Required action | Write out nothing but the lines from the one containing "pink circle: (127, 55) -> (90, 56), moved" through the last line below, both included, and without the pictures.

== Data records ==

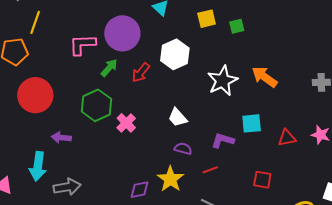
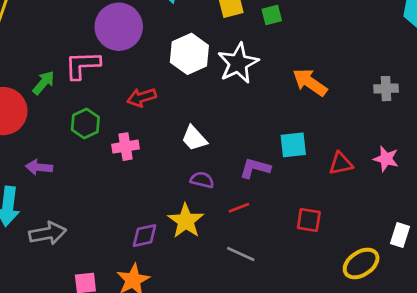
pink L-shape: (82, 45) -> (82, 65), moved
green arrow: (109, 68) -> (44, 83), moved
red arrow: (141, 73) -> (142, 97), moved, turned 35
white star: (223, 81) -> (238, 63), moved
green hexagon: (96, 105) -> (85, 124), size x0.7
pink cross: (126, 123) -> (125, 147), turned 36

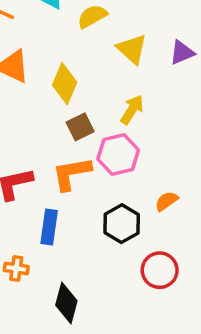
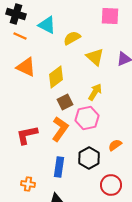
yellow diamond: (65, 84) -> (56, 77), turned 30
orange L-shape: (72, 173) -> (60, 129), turned 135
blue rectangle: (49, 227) -> (59, 167), moved

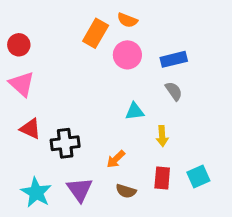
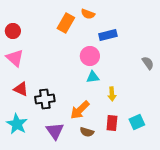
pink circle: (127, 55) -> (90, 56), moved
blue rectangle: (174, 59) -> (108, 35), moved
gray semicircle: (174, 91) -> (148, 63), moved
orange arrow: (116, 159) -> (80, 110), size x1.5
cyan star: (36, 192) -> (17, 124), moved

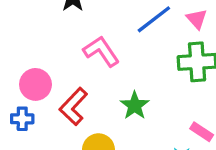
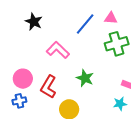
pink triangle: (197, 19) -> (111, 18), turned -32

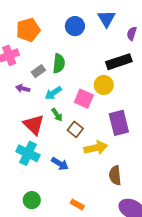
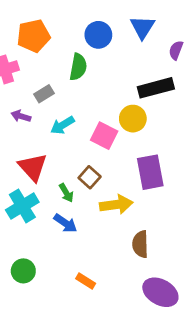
green semicircle: (59, 63) -> (78, 67), moved
green arrow: (57, 115) -> (66, 193), moved
cyan cross: (28, 153) -> (22, 206), turned 30

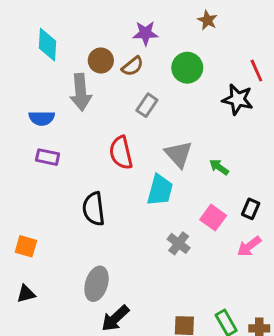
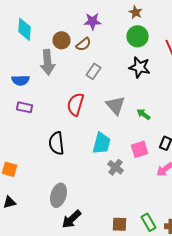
green circle: (187, 68) -> (138, 36), moved
black star: (238, 99) -> (140, 67), moved
red semicircle: (121, 153) -> (76, 104), turned 30
cyan trapezoid: (160, 190) -> (102, 143), moved
pink square: (213, 218) -> (140, 149), turned 36

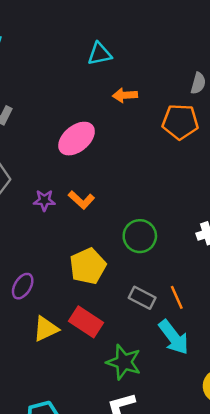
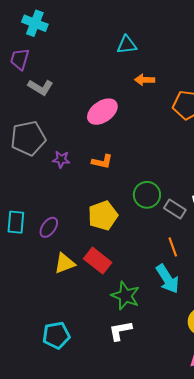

===

Response to the task |
pink circle: (127, 55) -> (90, 56), moved
blue rectangle: (174, 59) -> (108, 35), moved
gray semicircle: (174, 91) -> (148, 63), moved
orange arrow: (116, 159) -> (80, 110), size x1.5
cyan star: (36, 192) -> (17, 124), moved

pink triangle: (197, 19) -> (111, 18), turned -32

green semicircle: (59, 63) -> (78, 67), moved
green arrow: (57, 115) -> (66, 193), moved
cyan cross: (28, 153) -> (22, 206), turned 30

green circle: (187, 68) -> (138, 36), moved
black star: (238, 99) -> (140, 67), moved
red semicircle: (121, 153) -> (76, 104), turned 30
cyan trapezoid: (160, 190) -> (102, 143), moved
pink square: (213, 218) -> (140, 149), turned 36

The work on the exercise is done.